Exactly the lines from the one with "camera: 45 degrees right, 15 degrees down" through the end of the records below are to be output, the first and last included, and no others.

◇ ◇ ◇ ◇ ◇ ◇ ◇

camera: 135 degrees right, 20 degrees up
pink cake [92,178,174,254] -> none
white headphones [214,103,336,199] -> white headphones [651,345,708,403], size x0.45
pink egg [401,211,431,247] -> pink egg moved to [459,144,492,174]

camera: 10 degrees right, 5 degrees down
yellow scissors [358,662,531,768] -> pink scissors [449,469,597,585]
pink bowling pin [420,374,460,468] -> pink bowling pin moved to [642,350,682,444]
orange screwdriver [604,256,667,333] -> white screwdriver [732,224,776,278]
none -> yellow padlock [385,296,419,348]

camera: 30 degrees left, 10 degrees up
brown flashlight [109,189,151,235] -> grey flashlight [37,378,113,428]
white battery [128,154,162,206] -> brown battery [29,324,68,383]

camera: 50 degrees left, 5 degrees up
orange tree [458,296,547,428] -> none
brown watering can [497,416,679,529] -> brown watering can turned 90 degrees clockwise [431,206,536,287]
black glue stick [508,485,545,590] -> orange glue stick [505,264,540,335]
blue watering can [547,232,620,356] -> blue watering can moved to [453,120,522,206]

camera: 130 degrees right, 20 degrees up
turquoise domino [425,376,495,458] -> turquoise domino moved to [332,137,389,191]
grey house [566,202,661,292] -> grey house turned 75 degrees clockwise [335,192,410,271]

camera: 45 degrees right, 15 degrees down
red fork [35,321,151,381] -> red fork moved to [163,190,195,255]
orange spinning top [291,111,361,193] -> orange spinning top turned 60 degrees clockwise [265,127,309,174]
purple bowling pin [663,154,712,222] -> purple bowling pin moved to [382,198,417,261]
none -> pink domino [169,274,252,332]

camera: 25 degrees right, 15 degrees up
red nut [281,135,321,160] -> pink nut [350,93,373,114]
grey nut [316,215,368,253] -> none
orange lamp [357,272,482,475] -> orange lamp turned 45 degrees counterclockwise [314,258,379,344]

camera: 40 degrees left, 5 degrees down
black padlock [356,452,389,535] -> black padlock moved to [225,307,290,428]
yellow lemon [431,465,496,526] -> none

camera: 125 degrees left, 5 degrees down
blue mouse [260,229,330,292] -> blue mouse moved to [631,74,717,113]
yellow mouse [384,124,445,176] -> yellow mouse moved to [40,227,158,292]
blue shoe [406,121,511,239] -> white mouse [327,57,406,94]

◇ ◇ ◇ ◇ ◇ ◇ ◇

### Answer area
camera: 45 degrees right, 15 degrees down
red fork [35,321,151,381] -> red fork moved to [163,190,195,255]
orange spinning top [291,111,361,193] -> orange spinning top turned 60 degrees clockwise [265,127,309,174]
purple bowling pin [663,154,712,222] -> purple bowling pin moved to [382,198,417,261]
none -> pink domino [169,274,252,332]

camera: 25 degrees right, 15 degrees up
red nut [281,135,321,160] -> pink nut [350,93,373,114]
grey nut [316,215,368,253] -> none
orange lamp [357,272,482,475] -> orange lamp turned 45 degrees counterclockwise [314,258,379,344]

camera: 40 degrees left, 5 degrees down
black padlock [356,452,389,535] -> black padlock moved to [225,307,290,428]
yellow lemon [431,465,496,526] -> none

camera: 125 degrees left, 5 degrees down
blue mouse [260,229,330,292] -> blue mouse moved to [631,74,717,113]
yellow mouse [384,124,445,176] -> yellow mouse moved to [40,227,158,292]
blue shoe [406,121,511,239] -> white mouse [327,57,406,94]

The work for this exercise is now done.